(WHAT TO WORK ON):
The answer must be an exact reprint of the lines from the one with "LCD pin SDA: GP18 -> GP9" through the final line of the data, with no pictures included.

** DATA PROVIDED follows **

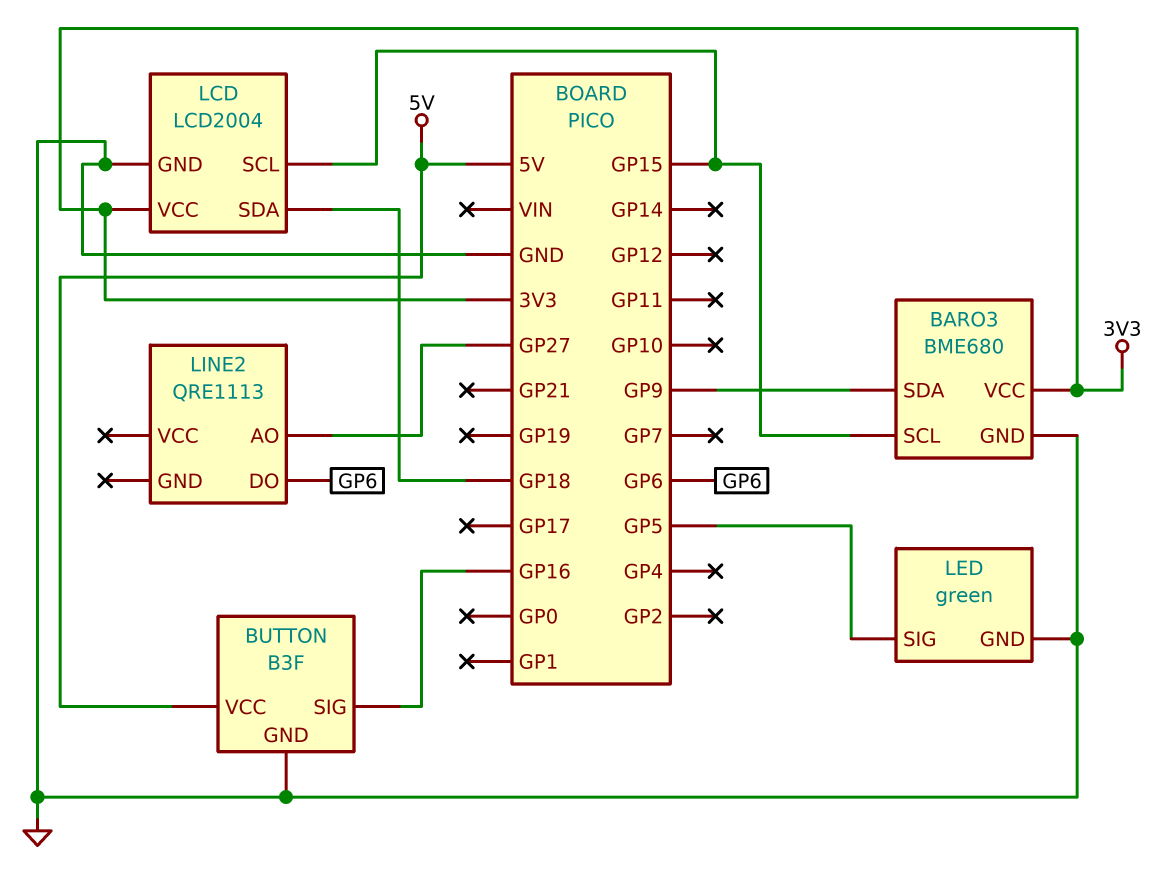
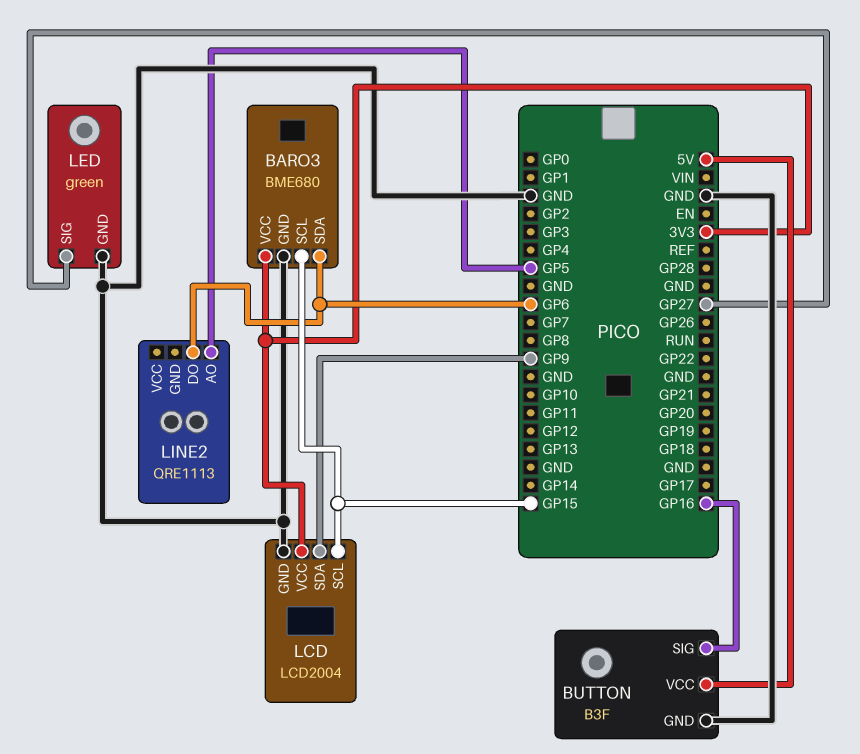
BARO3 pin SDA: GP9 -> GP6
LCD pin SDA: GP18 -> GP9
LED pin SIG: GP5 -> GP27
LINE2 pin AO: GP27 -> GP5

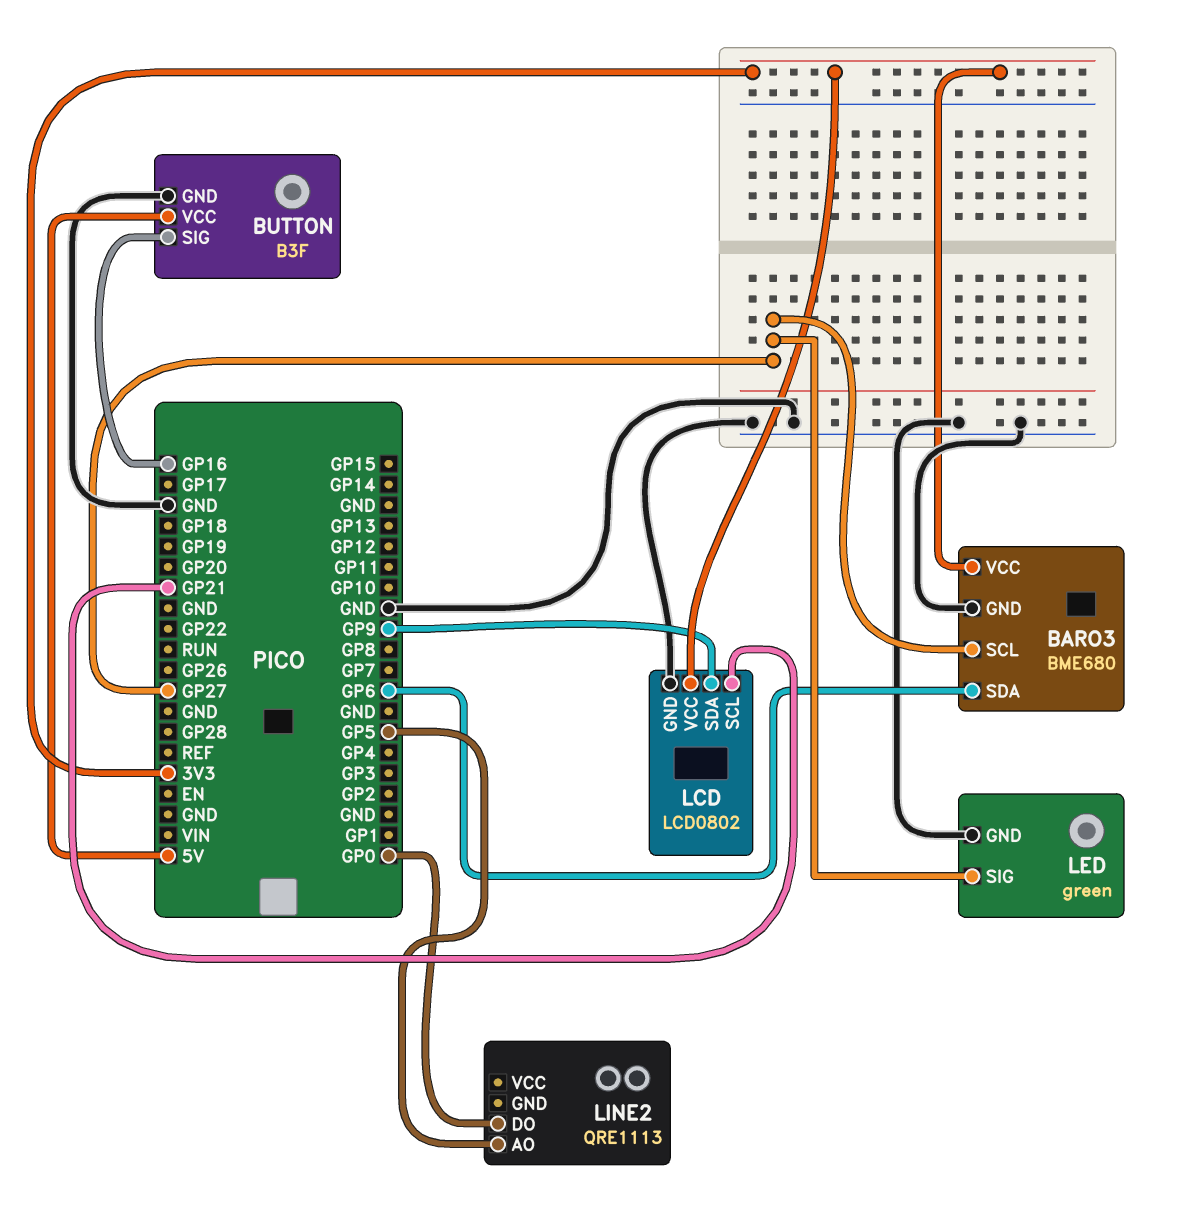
BARO3 pin SCL: GP15 -> GP27
LCD: LCD2004 -> LCD0802
LCD pin SCL: GP15 -> GP21
LINE2 pin DO: GP6 -> GP0

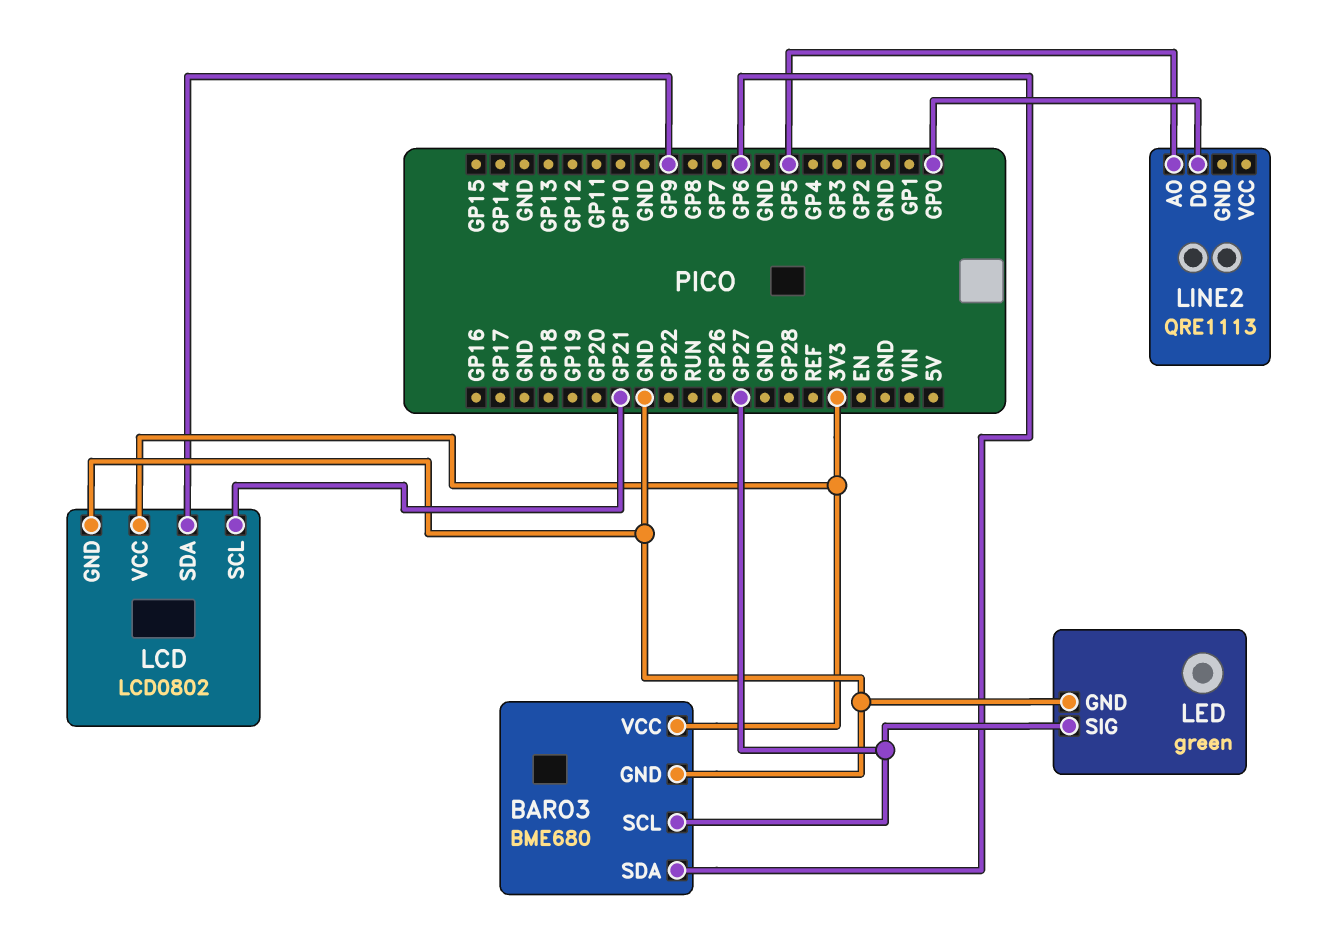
BUTTON: B3F -> none
BUTTON pin GND: GND -> none
BUTTON pin SIG: GP16 -> none
BUTTON pin VCC: 5V -> none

** End of DATA PROVIDED **

(TASK SOLUTION):
LCD pin SDA: GP18 -> GP9
LED pin SIG: GP5 -> GP27
LINE2 pin AO: GP27 -> GP5

BARO3 pin SCL: GP15 -> GP27
LCD: LCD2004 -> LCD0802
LCD pin SCL: GP15 -> GP21
LINE2 pin DO: GP6 -> GP0

BUTTON: B3F -> none
BUTTON pin GND: GND -> none
BUTTON pin SIG: GP16 -> none
BUTTON pin VCC: 5V -> none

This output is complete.